-- Start Stored records --

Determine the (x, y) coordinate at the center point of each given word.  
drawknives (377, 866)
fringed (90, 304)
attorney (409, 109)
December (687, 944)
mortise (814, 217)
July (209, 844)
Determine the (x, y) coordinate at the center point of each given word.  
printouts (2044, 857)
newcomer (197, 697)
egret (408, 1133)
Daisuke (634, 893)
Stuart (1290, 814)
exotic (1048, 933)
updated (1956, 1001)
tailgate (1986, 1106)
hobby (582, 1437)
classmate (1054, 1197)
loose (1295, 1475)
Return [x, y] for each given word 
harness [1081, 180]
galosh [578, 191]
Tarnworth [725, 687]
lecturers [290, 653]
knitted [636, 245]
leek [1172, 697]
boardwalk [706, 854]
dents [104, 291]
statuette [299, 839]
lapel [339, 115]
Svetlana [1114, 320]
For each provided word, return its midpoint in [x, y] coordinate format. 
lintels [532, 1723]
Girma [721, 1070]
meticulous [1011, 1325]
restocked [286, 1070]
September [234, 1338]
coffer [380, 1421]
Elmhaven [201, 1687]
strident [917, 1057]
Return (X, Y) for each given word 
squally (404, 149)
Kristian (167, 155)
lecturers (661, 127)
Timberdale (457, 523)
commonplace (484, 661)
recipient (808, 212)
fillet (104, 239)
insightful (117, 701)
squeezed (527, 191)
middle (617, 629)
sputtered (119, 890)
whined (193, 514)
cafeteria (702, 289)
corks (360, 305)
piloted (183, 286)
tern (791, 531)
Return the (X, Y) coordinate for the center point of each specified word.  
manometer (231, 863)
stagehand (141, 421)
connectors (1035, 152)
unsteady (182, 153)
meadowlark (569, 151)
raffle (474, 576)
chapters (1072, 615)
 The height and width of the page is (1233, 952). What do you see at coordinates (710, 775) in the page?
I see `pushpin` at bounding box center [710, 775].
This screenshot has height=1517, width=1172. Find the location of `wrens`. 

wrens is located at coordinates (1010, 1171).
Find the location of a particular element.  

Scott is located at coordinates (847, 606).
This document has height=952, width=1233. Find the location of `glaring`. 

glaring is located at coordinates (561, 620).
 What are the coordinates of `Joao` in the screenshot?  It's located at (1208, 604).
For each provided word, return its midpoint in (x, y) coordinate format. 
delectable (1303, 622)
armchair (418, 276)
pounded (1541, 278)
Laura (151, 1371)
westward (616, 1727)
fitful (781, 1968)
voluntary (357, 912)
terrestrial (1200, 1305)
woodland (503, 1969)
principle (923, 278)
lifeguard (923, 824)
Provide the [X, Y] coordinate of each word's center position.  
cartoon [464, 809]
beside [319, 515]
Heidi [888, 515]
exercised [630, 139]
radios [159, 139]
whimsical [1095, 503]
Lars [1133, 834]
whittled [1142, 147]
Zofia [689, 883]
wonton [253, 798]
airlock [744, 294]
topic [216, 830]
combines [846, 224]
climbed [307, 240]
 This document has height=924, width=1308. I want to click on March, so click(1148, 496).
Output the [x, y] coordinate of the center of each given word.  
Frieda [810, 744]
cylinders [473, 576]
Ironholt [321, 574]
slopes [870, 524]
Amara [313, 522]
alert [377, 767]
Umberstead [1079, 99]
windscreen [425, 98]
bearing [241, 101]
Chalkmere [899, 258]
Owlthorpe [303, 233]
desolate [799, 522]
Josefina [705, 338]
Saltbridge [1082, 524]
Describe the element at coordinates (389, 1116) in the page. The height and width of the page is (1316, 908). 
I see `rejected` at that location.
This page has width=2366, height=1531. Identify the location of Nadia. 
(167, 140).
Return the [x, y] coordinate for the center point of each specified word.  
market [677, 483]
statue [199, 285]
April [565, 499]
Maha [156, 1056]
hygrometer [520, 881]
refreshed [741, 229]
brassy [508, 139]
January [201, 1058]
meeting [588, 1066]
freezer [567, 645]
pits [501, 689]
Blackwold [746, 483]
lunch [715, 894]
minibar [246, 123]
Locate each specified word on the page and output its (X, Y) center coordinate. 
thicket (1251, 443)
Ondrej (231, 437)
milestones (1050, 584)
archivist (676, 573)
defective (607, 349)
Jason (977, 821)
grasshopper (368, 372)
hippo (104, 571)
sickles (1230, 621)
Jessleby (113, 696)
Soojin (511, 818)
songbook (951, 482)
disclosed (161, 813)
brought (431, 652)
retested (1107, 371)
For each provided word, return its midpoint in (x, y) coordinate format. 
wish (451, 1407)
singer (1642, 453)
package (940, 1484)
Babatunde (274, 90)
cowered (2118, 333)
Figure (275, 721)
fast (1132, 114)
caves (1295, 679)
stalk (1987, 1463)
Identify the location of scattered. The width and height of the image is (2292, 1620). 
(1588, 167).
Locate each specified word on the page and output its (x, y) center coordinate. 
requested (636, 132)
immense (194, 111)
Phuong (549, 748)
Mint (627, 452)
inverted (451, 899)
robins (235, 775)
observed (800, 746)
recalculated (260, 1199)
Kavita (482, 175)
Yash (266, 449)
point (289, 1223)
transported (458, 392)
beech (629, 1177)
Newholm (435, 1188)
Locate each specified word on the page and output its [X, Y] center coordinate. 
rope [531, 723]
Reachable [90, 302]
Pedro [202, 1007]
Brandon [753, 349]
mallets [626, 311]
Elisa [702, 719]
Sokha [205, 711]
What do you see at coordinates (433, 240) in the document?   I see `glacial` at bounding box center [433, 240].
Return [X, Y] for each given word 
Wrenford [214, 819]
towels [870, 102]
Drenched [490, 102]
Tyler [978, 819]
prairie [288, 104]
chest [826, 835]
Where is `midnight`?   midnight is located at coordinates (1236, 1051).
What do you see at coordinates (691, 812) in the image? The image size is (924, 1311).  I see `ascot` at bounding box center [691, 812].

-- End Stored records --

### [Set task]
Begin at the line that has "caves (1295, 679)" and stop after the line that has "Brandon [753, 349]". Reproduce every line in that span, including the requests, but add -24 to each coordinate in the answers and leave all other numbers unchanged.

### [Reply to the task]
caves (1271, 655)
stalk (1963, 1439)
Identify the location of scattered. The width and height of the image is (2292, 1620). 
(1564, 143).
Locate each specified word on the page and output its (x, y) center coordinate. 
requested (612, 108)
immense (170, 87)
Phuong (525, 724)
Mint (603, 428)
inverted (427, 875)
robins (211, 751)
observed (776, 722)
recalculated (236, 1175)
Kavita (458, 151)
Yash (242, 425)
point (265, 1199)
transported (434, 368)
beech (605, 1153)
Newholm (411, 1164)
Locate each specified word on the page and output its [X, Y] center coordinate. 
rope [507, 699]
Reachable [66, 278]
Pedro [178, 983]
Brandon [729, 325]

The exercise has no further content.